MATERIAL FOR THIS TASK

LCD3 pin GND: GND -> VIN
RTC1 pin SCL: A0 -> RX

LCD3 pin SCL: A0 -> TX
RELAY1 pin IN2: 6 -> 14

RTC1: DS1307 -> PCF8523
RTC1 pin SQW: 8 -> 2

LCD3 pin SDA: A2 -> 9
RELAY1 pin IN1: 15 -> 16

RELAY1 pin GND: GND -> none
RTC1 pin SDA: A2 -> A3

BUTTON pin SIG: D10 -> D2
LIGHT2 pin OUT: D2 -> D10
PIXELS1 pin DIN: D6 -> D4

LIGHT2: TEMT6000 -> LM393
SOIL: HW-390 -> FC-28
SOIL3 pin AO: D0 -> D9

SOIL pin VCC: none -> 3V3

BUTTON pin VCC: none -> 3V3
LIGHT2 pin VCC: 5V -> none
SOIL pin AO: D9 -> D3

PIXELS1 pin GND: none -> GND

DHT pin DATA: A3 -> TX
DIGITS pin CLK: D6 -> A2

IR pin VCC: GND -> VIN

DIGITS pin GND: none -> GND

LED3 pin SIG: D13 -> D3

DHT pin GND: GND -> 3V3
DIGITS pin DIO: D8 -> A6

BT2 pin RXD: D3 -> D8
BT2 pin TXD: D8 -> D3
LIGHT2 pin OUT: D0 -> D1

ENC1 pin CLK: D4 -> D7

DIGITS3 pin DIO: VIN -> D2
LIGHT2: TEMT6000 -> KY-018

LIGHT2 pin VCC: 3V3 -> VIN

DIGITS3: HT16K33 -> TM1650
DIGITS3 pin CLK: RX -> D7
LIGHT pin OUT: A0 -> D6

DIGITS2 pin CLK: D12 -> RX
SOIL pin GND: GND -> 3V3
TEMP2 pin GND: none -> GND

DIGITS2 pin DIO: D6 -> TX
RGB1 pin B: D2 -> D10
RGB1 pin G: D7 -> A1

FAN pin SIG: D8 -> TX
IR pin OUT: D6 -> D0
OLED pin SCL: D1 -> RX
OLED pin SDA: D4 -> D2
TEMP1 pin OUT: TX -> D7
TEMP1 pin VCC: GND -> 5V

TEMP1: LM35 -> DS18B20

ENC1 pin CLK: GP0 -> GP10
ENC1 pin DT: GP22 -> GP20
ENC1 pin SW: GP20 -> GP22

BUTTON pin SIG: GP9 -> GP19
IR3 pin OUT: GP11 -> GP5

TASK
Exactly as they appear, retype the lines from the start of the records through the line containing "LED3 pin SIG: D13 -> D3".

EXERCISE SOLUTION
LCD3 pin GND: GND -> VIN
RTC1 pin SCL: A0 -> RX

LCD3 pin SCL: A0 -> TX
RELAY1 pin IN2: 6 -> 14

RTC1: DS1307 -> PCF8523
RTC1 pin SQW: 8 -> 2

LCD3 pin SDA: A2 -> 9
RELAY1 pin IN1: 15 -> 16

RELAY1 pin GND: GND -> none
RTC1 pin SDA: A2 -> A3

BUTTON pin SIG: D10 -> D2
LIGHT2 pin OUT: D2 -> D10
PIXELS1 pin DIN: D6 -> D4

LIGHT2: TEMT6000 -> LM393
SOIL: HW-390 -> FC-28
SOIL3 pin AO: D0 -> D9

SOIL pin VCC: none -> 3V3

BUTTON pin VCC: none -> 3V3
LIGHT2 pin VCC: 5V -> none
SOIL pin AO: D9 -> D3

PIXELS1 pin GND: none -> GND

DHT pin DATA: A3 -> TX
DIGITS pin CLK: D6 -> A2

IR pin VCC: GND -> VIN

DIGITS pin GND: none -> GND

LED3 pin SIG: D13 -> D3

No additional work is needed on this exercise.